:: Supplied information

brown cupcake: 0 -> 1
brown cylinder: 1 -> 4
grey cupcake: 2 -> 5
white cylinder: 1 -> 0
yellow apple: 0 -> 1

::::

[Task to complete] Looking at the data above, give the number of lines that include "cylinder"; add nothing else.

[Task solution] 2